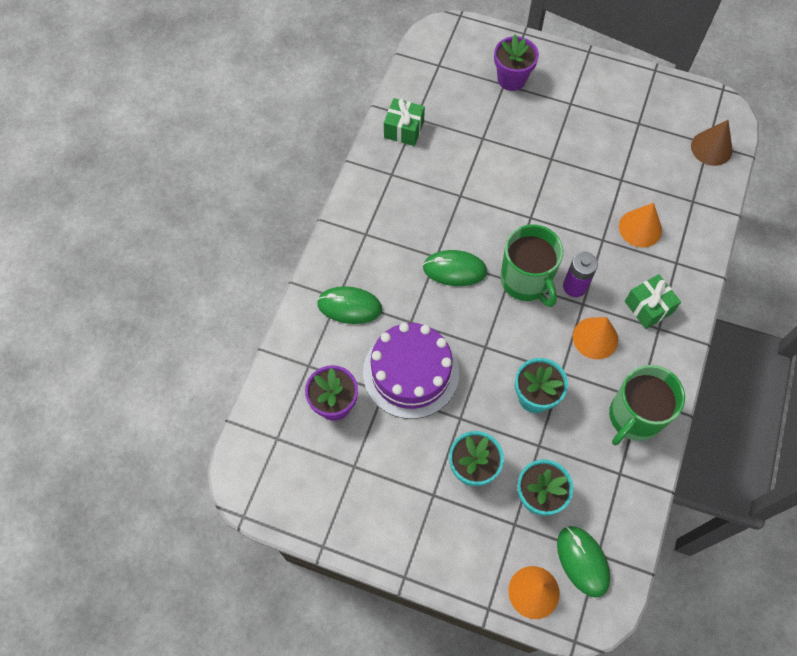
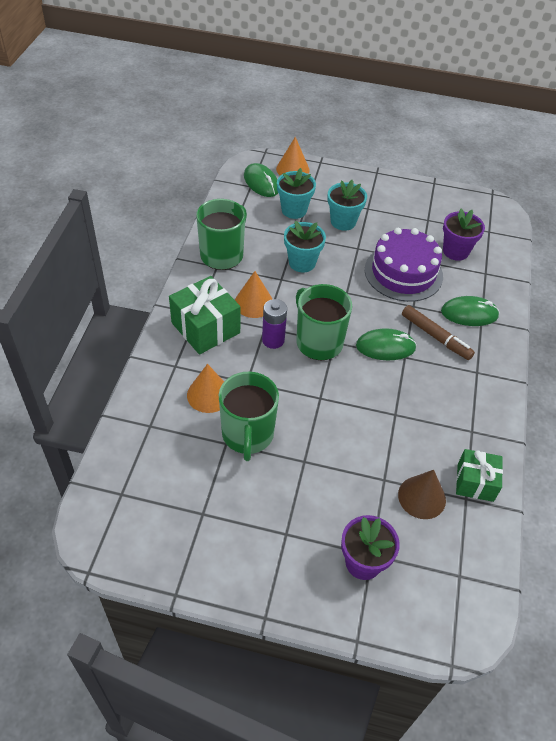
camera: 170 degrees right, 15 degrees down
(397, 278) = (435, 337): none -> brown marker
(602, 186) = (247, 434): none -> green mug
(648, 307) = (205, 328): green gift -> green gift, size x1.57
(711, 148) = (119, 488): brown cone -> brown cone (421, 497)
=-=-=
Once the pictures are set aside, write out each record exactly.

camera: 170 degrees right, 15 degrees down
(397, 278) = (435, 337): none -> brown marker
(602, 186) = (247, 434): none -> green mug
(648, 307) = (205, 328): green gift -> green gift, size x1.57
(711, 148) = (119, 488): brown cone -> brown cone (421, 497)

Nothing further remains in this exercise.